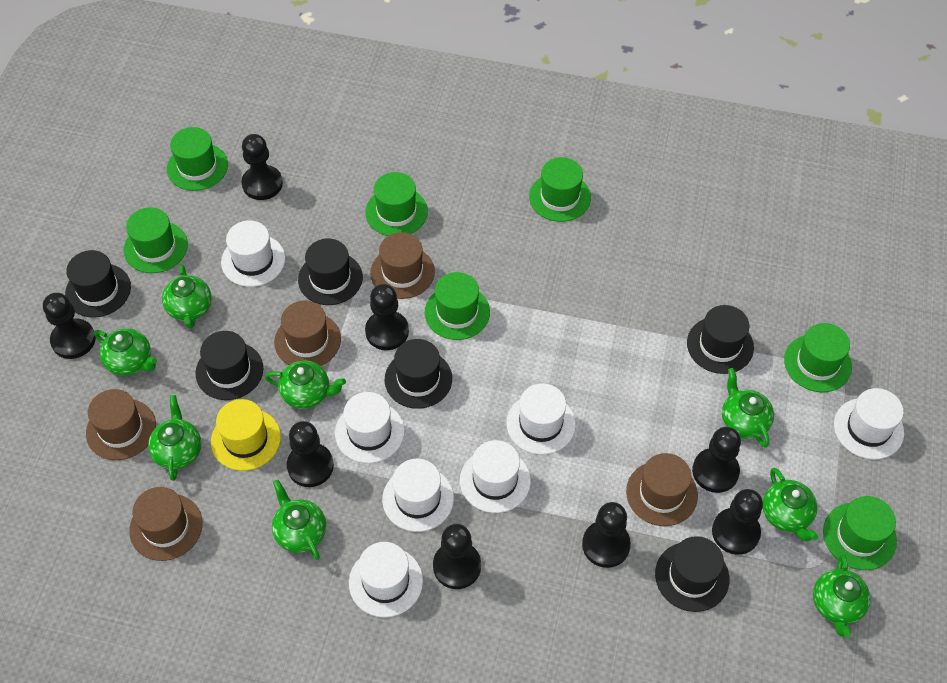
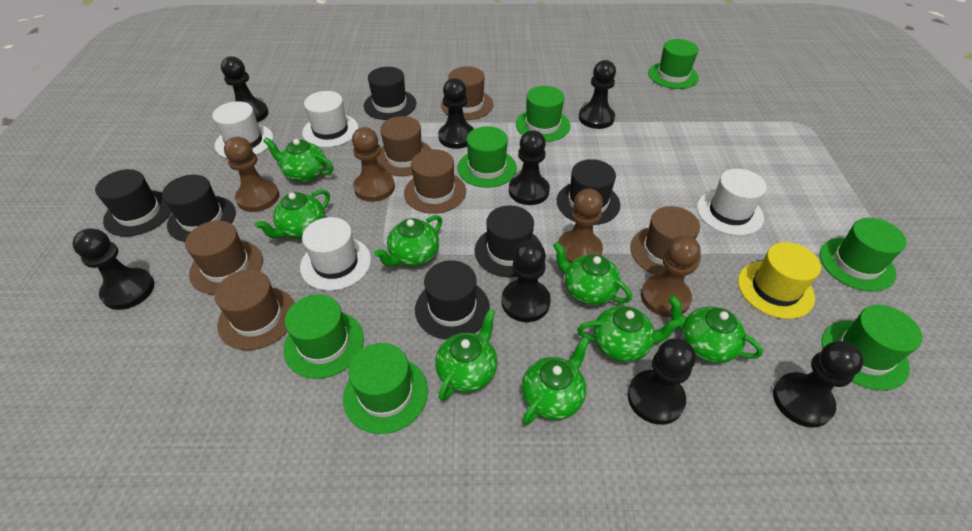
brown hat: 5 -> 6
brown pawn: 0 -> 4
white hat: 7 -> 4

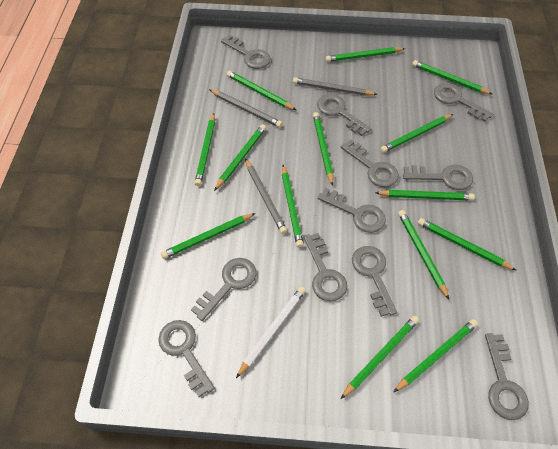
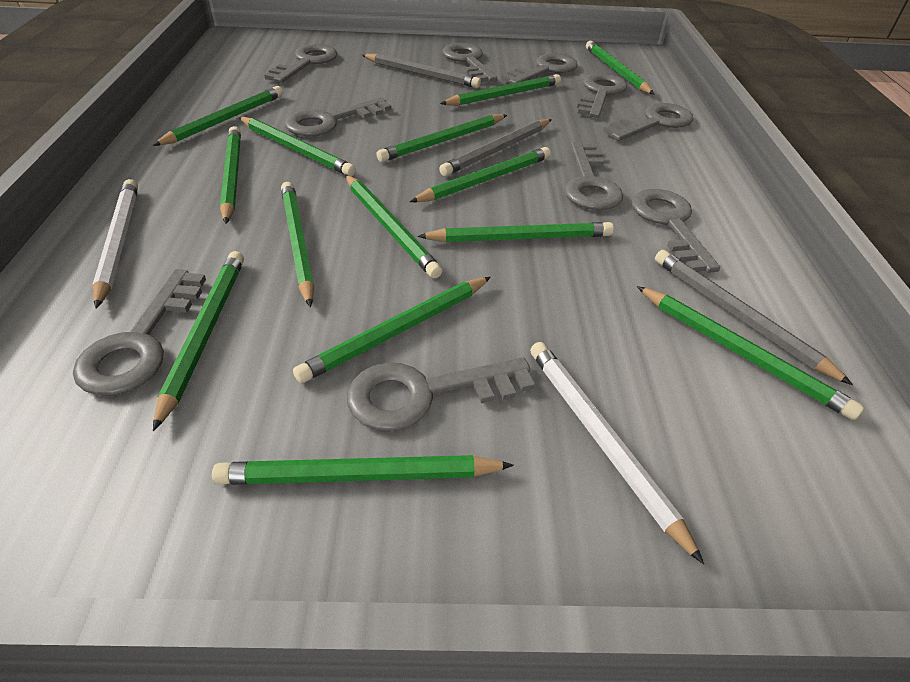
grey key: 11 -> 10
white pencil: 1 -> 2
• • • • • • •
→ Problem details
Apart from the pictures, every line of the data above should be given again exactly.

→ Expected output
brown hat: 5 -> 6
brown pawn: 0 -> 4
white hat: 7 -> 4

grey key: 11 -> 10
white pencil: 1 -> 2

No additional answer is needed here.